Every entry should be reproduced word for word.

* Scene comparison data
+ + +

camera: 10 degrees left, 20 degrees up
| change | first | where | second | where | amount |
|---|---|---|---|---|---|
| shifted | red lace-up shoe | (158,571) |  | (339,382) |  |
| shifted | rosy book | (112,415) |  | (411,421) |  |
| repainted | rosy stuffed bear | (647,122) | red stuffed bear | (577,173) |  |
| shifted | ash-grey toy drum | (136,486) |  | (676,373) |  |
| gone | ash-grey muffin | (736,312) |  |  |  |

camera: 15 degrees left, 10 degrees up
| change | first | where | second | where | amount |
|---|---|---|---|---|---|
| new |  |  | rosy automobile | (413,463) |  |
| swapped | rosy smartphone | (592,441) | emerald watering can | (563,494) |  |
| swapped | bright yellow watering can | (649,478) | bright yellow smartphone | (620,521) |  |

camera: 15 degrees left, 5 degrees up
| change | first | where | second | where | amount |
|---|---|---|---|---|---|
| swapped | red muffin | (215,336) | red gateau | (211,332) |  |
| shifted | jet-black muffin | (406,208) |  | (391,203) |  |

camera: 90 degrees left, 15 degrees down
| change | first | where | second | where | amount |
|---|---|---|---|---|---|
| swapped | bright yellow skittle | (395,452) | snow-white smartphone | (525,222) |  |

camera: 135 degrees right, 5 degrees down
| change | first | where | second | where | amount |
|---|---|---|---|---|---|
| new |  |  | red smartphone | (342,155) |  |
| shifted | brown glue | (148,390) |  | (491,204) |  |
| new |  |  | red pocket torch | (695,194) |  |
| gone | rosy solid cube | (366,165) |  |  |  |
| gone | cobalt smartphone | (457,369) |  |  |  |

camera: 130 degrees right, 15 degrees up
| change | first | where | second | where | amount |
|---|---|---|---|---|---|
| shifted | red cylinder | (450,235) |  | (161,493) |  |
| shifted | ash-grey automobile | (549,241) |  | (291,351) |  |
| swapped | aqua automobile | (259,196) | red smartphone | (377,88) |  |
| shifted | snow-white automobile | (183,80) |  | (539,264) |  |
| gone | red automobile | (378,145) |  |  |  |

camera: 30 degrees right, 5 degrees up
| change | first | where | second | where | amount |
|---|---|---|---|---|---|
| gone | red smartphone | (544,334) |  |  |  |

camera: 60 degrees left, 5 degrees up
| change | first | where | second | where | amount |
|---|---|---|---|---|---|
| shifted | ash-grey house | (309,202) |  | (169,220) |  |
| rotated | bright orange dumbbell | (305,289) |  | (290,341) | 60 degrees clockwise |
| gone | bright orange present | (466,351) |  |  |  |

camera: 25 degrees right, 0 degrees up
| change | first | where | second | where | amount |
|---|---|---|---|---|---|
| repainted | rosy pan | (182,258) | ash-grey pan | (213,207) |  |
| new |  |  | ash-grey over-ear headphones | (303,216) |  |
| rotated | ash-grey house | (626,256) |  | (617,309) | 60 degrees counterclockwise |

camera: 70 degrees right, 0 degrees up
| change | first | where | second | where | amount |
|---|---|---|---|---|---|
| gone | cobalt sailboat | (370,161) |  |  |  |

+ + +

* RESULT OF THE EXERCISE
camera: 10 degrees left, 20 degrees up
| change | first | where | second | where | amount |
|---|---|---|---|---|---|
| shifted | red lace-up shoe | (158,571) |  | (339,382) |  |
| shifted | rosy book | (112,415) |  | (411,421) |  |
| repainted | rosy stuffed bear | (647,122) | red stuffed bear | (577,173) |  |
| shifted | ash-grey toy drum | (136,486) |  | (676,373) |  |
| gone | ash-grey muffin | (736,312) |  |  |  |

camera: 15 degrees left, 10 degrees up
| change | first | where | second | where | amount |
|---|---|---|---|---|---|
| new |  |  | rosy automobile | (413,463) |  |
| swapped | rosy smartphone | (592,441) | emerald watering can | (563,494) |  |
| swapped | bright yellow watering can | (649,478) | bright yellow smartphone | (620,521) |  |

camera: 15 degrees left, 5 degrees up
| change | first | where | second | where | amount |
|---|---|---|---|---|---|
| swapped | red muffin | (215,336) | red gateau | (211,332) |  |
| shifted | jet-black muffin | (406,208) |  | (391,203) |  |

camera: 90 degrees left, 15 degrees down
| change | first | where | second | where | amount |
|---|---|---|---|---|---|
| swapped | bright yellow skittle | (395,452) | snow-white smartphone | (525,222) |  |

camera: 135 degrees right, 5 degrees down
| change | first | where | second | where | amount |
|---|---|---|---|---|---|
| new |  |  | red smartphone | (342,155) |  |
| shifted | brown glue | (148,390) |  | (491,204) |  |
| new |  |  | red pocket torch | (695,194) |  |
| gone | rosy solid cube | (366,165) |  |  |  |
| gone | cobalt smartphone | (457,369) |  |  |  |

camera: 130 degrees right, 15 degrees up
| change | first | where | second | where | amount |
|---|---|---|---|---|---|
| shifted | red cylinder | (450,235) |  | (161,493) |  |
| shifted | ash-grey automobile | (549,241) |  | (291,351) |  |
| swapped | aqua automobile | (259,196) | red smartphone | (377,88) |  |
| shifted | snow-white automobile | (183,80) |  | (539,264) |  |
| gone | red automobile | (378,145) |  |  |  |

camera: 30 degrees right, 5 degrees up
| change | first | where | second | where | amount |
|---|---|---|---|---|---|
| gone | red smartphone | (544,334) |  |  |  |

camera: 60 degrees left, 5 degrees up
| change | first | where | second | where | amount |
|---|---|---|---|---|---|
| shifted | ash-grey house | (309,202) |  | (169,220) |  |
| rotated | bright orange dumbbell | (305,289) |  | (290,341) | 60 degrees clockwise |
| gone | bright orange present | (466,351) |  |  |  |

camera: 25 degrees right, 0 degrees up
| change | first | where | second | where | amount |
|---|---|---|---|---|---|
| repainted | rosy pan | (182,258) | ash-grey pan | (213,207) |  |
| new |  |  | ash-grey over-ear headphones | (303,216) |  |
| rotated | ash-grey house | (626,256) |  | (617,309) | 60 degrees counterclockwise |

camera: 70 degrees right, 0 degrees up
| change | first | where | second | where | amount |
|---|---|---|---|---|---|
| gone | cobalt sailboat | (370,161) |  |  |  |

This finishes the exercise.